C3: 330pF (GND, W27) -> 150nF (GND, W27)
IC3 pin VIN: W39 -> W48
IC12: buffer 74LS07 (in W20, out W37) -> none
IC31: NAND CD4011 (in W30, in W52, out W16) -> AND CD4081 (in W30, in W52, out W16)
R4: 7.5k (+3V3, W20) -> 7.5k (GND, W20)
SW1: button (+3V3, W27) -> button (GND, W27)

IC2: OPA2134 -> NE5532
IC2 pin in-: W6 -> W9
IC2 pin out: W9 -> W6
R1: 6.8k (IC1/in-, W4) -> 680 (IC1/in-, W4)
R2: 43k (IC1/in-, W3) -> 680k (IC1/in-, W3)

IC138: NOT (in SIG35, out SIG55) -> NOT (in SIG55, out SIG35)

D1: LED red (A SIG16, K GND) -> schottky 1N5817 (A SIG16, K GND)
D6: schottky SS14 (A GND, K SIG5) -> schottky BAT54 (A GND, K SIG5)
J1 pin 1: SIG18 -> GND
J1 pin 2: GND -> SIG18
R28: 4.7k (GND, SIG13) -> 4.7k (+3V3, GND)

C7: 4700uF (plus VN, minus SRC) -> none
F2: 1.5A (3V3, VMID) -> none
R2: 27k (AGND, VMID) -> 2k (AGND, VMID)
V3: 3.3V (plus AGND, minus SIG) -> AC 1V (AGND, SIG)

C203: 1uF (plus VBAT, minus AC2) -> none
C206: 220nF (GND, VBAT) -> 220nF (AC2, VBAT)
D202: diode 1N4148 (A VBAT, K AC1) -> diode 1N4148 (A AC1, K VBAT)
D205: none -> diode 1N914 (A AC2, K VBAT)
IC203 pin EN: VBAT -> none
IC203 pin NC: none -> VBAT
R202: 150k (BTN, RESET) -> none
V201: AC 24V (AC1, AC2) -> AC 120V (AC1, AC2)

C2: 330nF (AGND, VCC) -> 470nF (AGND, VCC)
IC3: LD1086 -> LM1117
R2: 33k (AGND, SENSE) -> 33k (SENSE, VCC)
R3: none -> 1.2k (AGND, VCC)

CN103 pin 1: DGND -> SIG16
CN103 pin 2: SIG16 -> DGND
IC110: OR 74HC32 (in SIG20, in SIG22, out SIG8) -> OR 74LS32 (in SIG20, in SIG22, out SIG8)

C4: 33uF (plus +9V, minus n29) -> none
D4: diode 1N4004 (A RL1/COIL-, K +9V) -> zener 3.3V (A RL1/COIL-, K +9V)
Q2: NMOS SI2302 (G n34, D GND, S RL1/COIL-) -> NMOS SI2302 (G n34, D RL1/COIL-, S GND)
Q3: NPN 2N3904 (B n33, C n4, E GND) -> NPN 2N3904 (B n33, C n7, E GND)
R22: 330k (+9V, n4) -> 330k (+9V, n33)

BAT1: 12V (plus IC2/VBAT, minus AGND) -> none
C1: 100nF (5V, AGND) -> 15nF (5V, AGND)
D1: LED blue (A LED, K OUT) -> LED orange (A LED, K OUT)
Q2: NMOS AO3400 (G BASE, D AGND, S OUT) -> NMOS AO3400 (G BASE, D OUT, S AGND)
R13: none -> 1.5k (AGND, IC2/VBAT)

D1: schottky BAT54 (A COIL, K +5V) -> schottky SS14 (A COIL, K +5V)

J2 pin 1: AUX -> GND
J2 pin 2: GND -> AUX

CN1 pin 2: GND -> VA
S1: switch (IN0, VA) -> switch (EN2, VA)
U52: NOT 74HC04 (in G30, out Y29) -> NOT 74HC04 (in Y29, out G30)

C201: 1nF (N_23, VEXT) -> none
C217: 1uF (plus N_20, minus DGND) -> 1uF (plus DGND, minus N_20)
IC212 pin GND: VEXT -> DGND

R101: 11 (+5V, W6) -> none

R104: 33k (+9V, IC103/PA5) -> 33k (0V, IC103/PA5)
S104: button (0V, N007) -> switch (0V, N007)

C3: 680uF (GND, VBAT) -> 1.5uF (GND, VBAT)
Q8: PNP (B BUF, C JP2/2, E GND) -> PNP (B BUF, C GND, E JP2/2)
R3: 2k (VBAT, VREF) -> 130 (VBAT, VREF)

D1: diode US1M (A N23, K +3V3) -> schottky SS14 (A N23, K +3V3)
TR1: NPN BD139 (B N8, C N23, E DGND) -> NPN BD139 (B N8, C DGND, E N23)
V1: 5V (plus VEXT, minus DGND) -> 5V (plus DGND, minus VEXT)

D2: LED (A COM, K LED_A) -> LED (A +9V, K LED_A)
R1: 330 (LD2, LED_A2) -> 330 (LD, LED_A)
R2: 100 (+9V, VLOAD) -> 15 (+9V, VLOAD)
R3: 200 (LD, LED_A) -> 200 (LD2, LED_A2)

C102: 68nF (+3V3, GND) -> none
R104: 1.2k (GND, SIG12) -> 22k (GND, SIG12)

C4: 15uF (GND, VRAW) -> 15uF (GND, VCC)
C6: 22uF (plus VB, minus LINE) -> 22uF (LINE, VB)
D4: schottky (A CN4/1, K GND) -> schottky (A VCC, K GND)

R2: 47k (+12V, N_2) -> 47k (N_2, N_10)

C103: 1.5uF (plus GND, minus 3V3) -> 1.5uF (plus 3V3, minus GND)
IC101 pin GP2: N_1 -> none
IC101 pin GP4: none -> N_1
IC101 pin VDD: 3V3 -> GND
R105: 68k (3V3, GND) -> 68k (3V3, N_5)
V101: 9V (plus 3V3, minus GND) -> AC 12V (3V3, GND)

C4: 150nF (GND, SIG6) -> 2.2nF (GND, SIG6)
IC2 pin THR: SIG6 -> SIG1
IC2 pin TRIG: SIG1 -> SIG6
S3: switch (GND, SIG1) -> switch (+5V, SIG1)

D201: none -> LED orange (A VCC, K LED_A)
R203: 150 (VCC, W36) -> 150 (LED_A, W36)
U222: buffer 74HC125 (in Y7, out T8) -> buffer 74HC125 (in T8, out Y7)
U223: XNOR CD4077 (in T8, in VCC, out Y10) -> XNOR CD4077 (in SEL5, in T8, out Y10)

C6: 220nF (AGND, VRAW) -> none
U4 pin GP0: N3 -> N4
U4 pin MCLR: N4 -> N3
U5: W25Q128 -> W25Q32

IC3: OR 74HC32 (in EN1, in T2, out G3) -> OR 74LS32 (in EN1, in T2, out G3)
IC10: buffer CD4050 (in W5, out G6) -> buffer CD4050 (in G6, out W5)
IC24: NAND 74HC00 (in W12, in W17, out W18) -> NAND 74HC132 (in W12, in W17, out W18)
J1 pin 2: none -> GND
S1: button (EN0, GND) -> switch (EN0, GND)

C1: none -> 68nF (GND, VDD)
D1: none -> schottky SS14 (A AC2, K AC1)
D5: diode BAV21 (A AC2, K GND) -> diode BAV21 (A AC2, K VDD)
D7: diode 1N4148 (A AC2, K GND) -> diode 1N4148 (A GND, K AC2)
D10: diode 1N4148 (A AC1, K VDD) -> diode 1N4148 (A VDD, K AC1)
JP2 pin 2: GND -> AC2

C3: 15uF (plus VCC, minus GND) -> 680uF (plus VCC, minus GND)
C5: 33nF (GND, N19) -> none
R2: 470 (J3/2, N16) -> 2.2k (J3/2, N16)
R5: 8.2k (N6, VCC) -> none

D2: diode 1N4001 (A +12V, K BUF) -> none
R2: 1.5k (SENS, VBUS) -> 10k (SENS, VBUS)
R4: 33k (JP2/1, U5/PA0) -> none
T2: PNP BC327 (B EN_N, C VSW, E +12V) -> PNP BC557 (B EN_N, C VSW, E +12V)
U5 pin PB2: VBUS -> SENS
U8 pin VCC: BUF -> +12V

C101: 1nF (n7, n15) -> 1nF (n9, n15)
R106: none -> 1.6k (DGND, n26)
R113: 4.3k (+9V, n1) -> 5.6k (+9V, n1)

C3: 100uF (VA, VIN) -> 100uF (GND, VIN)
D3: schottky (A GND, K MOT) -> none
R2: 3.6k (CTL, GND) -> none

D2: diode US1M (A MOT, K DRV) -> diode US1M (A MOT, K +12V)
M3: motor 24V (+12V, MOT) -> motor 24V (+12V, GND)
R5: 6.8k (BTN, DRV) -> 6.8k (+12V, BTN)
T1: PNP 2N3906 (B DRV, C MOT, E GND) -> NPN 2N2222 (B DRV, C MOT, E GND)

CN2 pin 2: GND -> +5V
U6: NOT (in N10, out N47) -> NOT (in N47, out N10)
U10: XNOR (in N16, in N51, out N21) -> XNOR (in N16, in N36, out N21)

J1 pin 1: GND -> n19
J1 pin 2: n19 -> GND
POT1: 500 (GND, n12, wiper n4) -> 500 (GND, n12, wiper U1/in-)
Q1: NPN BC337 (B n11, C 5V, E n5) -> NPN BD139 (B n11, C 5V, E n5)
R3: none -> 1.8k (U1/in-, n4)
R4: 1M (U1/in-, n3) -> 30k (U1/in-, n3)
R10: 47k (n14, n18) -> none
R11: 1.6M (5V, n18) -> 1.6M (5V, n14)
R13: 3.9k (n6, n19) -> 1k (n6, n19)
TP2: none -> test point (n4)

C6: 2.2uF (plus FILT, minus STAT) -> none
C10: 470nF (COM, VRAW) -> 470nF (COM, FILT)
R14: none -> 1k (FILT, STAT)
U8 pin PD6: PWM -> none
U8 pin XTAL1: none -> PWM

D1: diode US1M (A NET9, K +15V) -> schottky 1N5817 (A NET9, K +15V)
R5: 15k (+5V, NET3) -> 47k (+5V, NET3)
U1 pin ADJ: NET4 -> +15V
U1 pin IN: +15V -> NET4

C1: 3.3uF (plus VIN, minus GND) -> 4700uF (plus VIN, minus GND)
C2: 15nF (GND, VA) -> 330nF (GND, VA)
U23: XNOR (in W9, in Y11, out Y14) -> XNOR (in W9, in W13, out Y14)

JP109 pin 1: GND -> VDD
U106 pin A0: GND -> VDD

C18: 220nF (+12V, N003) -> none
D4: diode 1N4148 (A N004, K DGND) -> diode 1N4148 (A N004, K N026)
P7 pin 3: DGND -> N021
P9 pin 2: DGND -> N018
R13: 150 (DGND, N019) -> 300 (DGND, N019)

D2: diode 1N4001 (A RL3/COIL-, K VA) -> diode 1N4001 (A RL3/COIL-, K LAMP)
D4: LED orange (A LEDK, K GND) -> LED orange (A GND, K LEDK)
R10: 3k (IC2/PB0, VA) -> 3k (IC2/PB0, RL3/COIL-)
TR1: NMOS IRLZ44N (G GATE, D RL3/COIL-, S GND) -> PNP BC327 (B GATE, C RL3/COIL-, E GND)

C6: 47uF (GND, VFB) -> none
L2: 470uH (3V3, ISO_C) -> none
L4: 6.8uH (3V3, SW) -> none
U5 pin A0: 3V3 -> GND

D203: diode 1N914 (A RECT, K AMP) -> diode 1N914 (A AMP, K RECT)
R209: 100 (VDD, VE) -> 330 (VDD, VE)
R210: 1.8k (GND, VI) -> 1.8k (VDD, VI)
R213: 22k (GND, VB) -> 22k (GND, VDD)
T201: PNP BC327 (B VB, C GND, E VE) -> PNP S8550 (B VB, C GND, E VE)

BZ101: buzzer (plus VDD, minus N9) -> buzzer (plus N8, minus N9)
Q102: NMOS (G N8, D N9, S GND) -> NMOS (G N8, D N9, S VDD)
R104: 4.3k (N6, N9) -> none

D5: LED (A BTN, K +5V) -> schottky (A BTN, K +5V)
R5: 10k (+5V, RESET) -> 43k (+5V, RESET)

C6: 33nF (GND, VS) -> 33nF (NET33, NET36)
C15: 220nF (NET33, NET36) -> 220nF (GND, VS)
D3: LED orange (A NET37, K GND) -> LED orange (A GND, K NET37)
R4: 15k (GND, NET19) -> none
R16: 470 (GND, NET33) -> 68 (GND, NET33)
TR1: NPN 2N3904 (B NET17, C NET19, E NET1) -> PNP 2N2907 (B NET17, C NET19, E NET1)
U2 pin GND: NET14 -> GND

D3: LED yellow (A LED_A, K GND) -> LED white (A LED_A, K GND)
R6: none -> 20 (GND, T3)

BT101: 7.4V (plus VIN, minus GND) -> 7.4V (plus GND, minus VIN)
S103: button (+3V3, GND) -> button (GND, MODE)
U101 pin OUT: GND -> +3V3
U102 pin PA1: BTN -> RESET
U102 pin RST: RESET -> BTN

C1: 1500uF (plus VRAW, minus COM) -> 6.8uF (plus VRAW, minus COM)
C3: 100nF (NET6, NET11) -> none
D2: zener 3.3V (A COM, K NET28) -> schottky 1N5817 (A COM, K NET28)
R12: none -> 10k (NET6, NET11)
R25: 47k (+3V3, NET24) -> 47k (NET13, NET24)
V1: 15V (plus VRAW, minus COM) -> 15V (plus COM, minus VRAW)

━━━

◆ Task description ◆
Here the job is to output the lines from the start of the material through the line with "IC2 pin out: W9 -> W6", inclusive, exactly and with nothing else.

◆ Exercise response ◆
C3: 330pF (GND, W27) -> 150nF (GND, W27)
IC3 pin VIN: W39 -> W48
IC12: buffer 74LS07 (in W20, out W37) -> none
IC31: NAND CD4011 (in W30, in W52, out W16) -> AND CD4081 (in W30, in W52, out W16)
R4: 7.5k (+3V3, W20) -> 7.5k (GND, W20)
SW1: button (+3V3, W27) -> button (GND, W27)

IC2: OPA2134 -> NE5532
IC2 pin in-: W6 -> W9
IC2 pin out: W9 -> W6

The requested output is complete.